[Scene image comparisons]
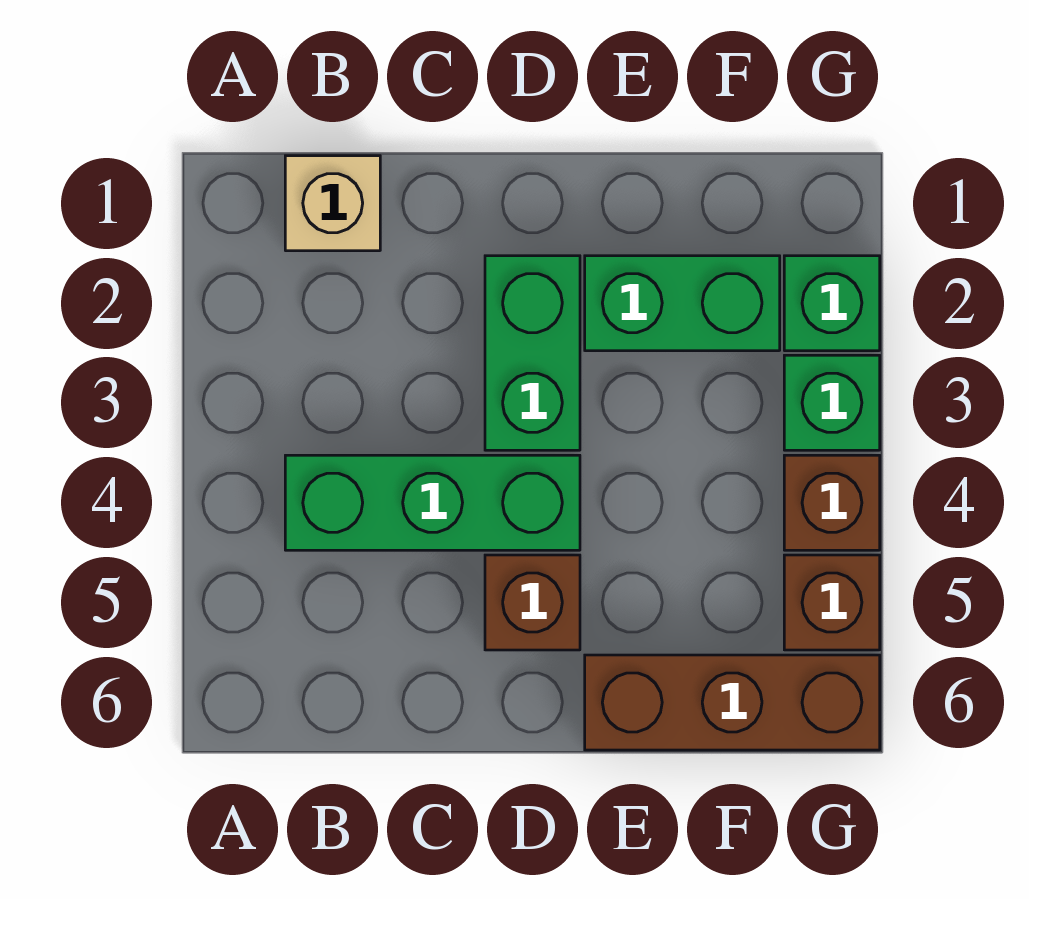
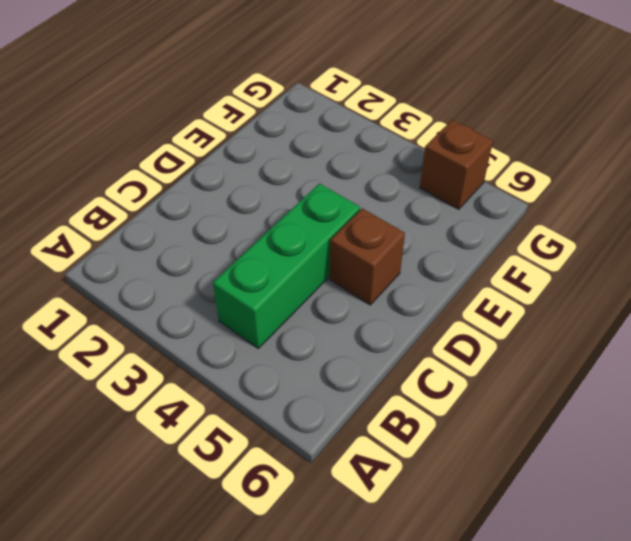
none -> tan brick B1 level 1
none -> green brick D2:D3 level 1

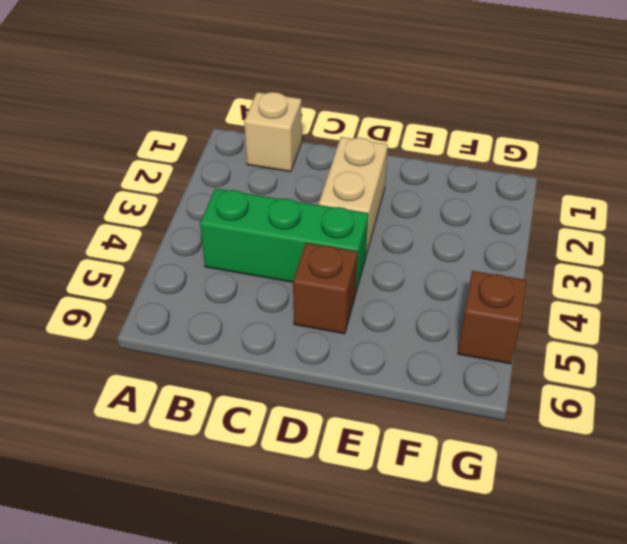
tan brick D2:D3 level 1 -> green brick D2:D3 level 1
none -> green brick E2:F2 level 1
none -> brown brick E6:G6 level 1

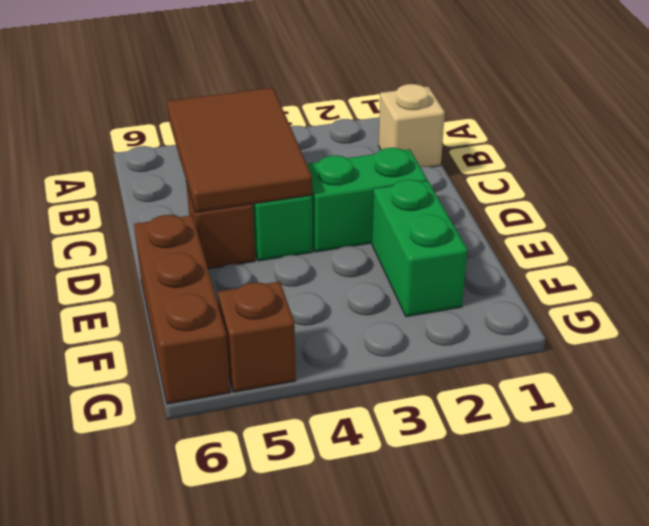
brown tile B4:D5 level 2 -> none
none -> green brick G2 level 1
none -> green brick G3 level 1

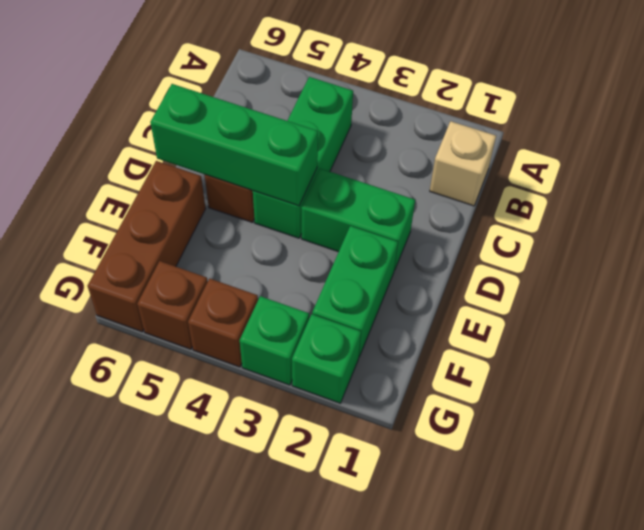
green brick D4:D6 level 2 -> none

Assigned task:
How many lines of the entries above hold the string "none"? Reply with the number alone.

Answer box:
8